**EXERCISE AIM**. From the rows below, copy word for word every line starting at the one that contains "There is a gap" and ending at the one that contains "Indeed, from the", both included. Give nothing beyond those lines.

**SUPPLIED RECORDS**.
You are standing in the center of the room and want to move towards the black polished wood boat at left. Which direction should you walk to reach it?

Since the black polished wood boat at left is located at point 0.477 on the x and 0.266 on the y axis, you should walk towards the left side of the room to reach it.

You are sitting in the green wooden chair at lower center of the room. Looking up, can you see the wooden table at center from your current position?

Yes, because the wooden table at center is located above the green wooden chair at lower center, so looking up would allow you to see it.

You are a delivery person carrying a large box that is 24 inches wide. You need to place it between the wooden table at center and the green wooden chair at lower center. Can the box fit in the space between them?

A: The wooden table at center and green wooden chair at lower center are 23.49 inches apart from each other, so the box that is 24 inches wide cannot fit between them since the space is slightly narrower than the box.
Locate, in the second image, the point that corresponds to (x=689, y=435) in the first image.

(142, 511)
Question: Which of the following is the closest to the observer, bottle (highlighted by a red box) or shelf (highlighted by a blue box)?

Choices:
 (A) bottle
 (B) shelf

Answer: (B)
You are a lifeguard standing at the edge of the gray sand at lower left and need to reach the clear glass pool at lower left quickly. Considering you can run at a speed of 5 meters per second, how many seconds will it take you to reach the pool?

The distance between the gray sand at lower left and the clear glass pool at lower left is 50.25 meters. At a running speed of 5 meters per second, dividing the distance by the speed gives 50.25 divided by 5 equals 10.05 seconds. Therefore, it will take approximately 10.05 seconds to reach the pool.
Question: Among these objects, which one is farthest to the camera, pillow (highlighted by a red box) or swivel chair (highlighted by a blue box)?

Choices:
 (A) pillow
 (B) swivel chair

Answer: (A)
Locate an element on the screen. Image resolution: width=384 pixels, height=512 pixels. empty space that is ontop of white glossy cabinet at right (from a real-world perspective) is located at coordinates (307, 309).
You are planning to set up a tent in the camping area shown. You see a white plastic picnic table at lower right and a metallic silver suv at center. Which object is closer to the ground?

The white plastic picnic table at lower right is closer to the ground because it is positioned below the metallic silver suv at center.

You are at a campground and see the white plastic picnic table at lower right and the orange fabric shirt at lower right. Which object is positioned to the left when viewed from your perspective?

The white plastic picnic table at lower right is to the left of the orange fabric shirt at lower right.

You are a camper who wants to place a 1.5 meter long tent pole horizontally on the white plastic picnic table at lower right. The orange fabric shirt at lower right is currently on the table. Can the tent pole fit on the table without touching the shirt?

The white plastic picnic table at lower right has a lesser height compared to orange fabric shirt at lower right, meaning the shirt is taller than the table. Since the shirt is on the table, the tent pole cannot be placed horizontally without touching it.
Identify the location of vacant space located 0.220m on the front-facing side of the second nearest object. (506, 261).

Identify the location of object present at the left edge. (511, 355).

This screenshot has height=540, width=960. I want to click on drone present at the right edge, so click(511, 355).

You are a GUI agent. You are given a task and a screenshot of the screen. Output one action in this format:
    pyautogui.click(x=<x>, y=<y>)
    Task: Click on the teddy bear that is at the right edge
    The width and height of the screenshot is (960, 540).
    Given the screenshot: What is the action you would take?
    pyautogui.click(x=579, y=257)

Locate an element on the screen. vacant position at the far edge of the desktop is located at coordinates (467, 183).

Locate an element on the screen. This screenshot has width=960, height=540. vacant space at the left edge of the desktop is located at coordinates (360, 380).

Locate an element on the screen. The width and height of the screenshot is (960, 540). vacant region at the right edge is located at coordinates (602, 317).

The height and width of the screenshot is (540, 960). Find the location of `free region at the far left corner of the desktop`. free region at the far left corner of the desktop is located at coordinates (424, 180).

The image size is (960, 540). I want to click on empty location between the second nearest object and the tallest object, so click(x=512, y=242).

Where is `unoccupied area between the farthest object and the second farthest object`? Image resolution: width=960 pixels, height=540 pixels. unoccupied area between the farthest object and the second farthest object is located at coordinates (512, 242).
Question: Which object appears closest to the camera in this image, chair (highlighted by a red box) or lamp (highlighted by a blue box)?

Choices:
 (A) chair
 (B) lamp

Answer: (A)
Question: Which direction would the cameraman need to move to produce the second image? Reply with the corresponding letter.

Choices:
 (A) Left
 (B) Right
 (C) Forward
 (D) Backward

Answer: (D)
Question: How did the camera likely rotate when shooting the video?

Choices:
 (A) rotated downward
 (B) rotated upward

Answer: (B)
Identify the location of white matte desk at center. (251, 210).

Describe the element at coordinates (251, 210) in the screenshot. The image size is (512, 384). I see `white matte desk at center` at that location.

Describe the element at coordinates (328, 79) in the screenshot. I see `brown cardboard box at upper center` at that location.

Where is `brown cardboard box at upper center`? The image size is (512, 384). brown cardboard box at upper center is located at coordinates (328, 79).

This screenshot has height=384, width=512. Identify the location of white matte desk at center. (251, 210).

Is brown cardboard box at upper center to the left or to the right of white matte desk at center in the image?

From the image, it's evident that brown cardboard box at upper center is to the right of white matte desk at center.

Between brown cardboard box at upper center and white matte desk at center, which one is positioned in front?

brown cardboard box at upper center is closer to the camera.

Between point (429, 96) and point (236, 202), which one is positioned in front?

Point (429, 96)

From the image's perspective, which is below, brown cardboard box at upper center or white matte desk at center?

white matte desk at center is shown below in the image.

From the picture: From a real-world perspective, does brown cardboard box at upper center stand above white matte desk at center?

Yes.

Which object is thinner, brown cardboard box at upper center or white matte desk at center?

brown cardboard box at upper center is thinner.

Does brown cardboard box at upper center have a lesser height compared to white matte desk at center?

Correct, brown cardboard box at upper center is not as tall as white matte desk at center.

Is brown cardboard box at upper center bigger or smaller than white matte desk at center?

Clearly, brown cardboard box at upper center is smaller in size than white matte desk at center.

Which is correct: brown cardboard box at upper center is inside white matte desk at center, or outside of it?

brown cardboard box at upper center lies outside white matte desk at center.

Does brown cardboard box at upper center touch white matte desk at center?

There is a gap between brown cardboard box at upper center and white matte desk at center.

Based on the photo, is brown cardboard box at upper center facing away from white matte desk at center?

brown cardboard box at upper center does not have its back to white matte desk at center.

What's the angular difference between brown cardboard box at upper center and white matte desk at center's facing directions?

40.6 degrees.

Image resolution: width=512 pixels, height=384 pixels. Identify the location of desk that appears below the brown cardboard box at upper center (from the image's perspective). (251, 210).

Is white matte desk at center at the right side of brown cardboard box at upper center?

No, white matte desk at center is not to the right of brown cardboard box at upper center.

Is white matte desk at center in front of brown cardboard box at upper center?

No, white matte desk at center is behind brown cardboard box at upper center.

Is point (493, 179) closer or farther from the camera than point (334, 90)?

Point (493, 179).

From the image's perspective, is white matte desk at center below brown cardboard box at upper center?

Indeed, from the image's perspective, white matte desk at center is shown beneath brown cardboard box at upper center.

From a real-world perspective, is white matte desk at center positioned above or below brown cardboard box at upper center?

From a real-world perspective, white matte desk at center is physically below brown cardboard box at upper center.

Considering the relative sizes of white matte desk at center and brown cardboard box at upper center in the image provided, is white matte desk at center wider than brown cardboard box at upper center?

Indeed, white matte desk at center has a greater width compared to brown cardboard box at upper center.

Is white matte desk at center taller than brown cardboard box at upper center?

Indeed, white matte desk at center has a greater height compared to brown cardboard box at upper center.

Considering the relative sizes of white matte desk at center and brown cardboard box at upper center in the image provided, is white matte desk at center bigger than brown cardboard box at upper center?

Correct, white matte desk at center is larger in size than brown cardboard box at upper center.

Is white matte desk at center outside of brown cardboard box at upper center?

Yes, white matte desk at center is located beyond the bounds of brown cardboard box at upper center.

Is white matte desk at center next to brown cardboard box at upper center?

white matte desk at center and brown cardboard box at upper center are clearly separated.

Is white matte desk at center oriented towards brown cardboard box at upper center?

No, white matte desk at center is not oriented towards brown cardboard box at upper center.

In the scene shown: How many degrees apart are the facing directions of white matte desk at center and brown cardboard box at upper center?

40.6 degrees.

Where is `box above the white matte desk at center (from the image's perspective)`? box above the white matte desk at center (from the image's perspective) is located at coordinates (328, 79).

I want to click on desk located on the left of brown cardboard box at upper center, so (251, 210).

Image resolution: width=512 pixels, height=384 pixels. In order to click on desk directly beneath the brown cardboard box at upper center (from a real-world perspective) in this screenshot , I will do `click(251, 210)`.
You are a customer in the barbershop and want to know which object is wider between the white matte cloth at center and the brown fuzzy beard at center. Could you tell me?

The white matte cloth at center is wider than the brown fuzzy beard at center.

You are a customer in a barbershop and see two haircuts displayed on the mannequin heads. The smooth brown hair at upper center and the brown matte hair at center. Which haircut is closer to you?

**PROBLEM SOLUTION**.
There is a gap between brown cardboard box at upper center and white matte desk at center.

Based on the photo, is brown cardboard box at upper center facing away from white matte desk at center?

brown cardboard box at upper center does not have its back to white matte desk at center.

What's the angular difference between brown cardboard box at upper center and white matte desk at center's facing directions?

40.6 degrees.

Image resolution: width=512 pixels, height=384 pixels. Identify the location of desk that appears below the brown cardboard box at upper center (from the image's perspective). (251, 210).

Is white matte desk at center at the right side of brown cardboard box at upper center?

No, white matte desk at center is not to the right of brown cardboard box at upper center.

Is white matte desk at center in front of brown cardboard box at upper center?

No, white matte desk at center is behind brown cardboard box at upper center.

Is point (493, 179) closer or farther from the camera than point (334, 90)?

Point (493, 179).

From the image's perspective, is white matte desk at center below brown cardboard box at upper center?

Indeed, from the image's perspective, white matte desk at center is shown beneath brown cardboard box at upper center.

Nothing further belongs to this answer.